Task requirements – In the entries below, the word "pyramid" appears on some lines. Copy each of those lines.

The data –
■ ■ ■ ■

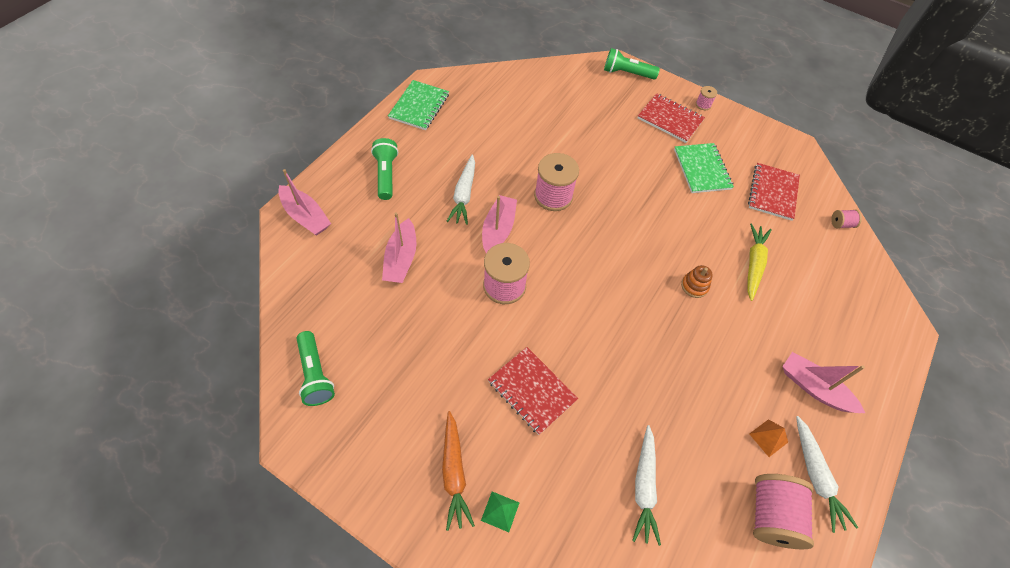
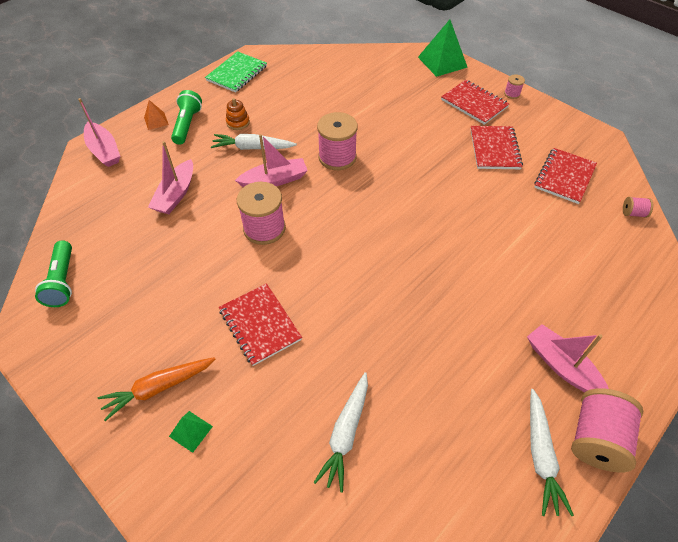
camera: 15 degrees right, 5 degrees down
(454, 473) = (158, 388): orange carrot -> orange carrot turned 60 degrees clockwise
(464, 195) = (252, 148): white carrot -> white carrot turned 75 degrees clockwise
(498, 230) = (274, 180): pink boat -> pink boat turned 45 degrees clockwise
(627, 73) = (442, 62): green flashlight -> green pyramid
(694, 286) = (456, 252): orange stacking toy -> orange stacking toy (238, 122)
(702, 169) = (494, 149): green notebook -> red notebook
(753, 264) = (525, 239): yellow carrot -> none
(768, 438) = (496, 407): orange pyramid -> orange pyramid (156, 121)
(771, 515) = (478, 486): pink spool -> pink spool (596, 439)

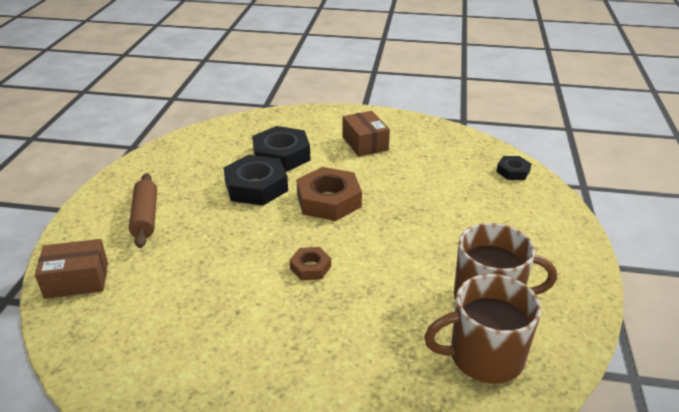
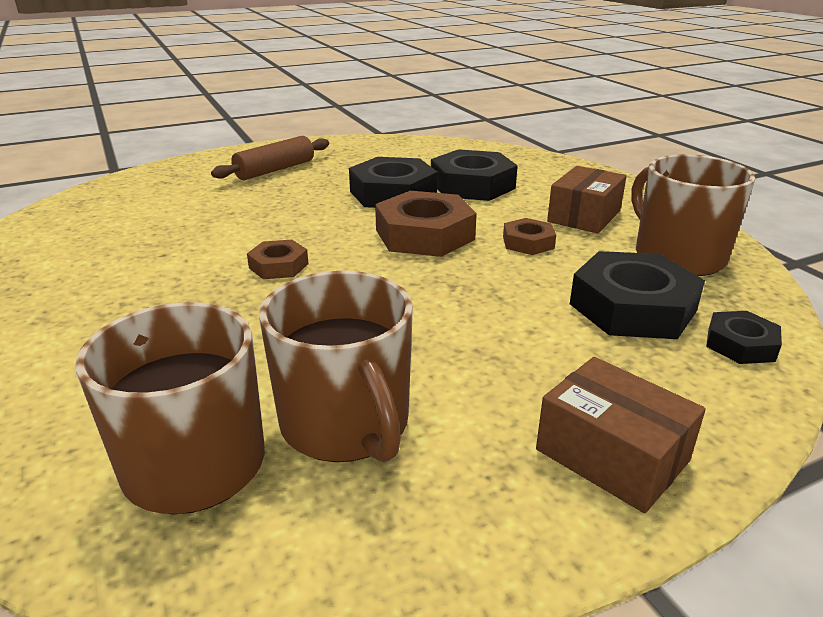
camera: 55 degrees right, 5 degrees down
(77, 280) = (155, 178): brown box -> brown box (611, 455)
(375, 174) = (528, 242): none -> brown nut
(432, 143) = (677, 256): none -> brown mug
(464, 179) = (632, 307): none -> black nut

■ ■ ■ ■

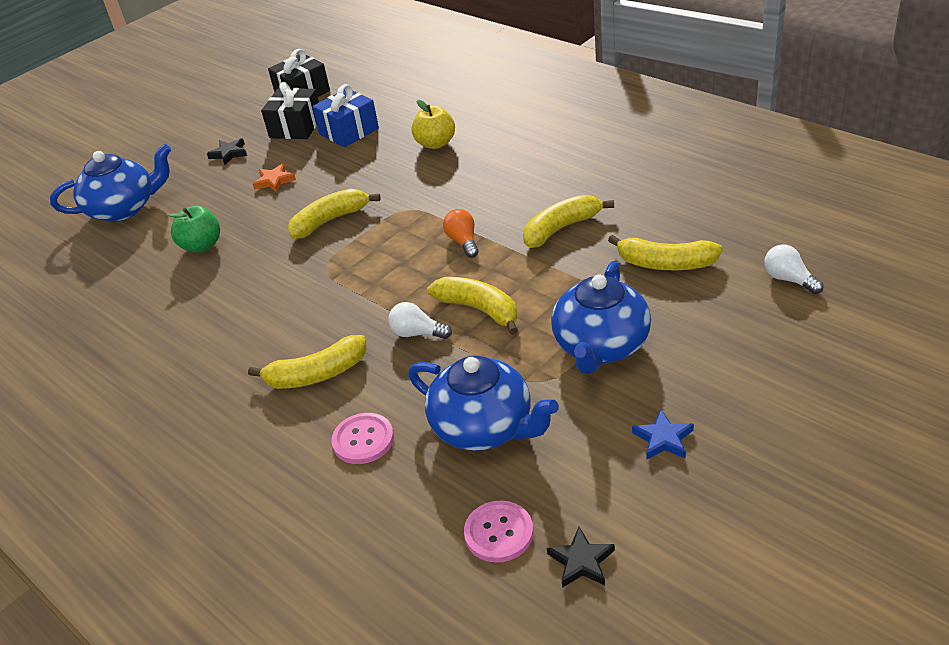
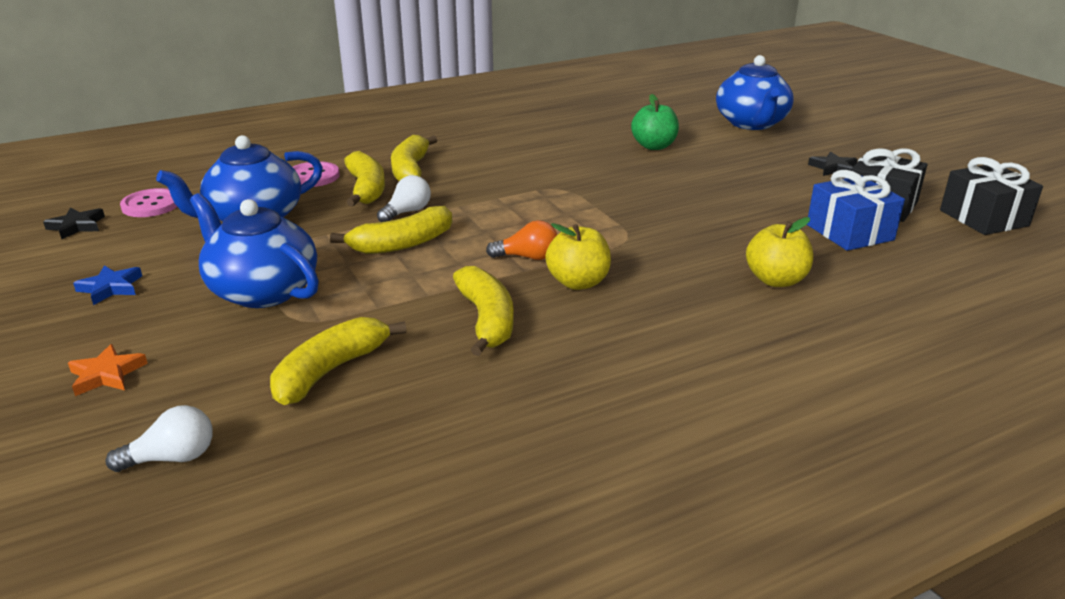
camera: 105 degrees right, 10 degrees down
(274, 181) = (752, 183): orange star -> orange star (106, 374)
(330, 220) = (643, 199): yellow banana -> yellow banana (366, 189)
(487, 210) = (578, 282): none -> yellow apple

■ ■ ■ ■

Written reply –
(627, 73) = (442, 62): green flashlight -> green pyramid
(768, 438) = (496, 407): orange pyramid -> orange pyramid (156, 121)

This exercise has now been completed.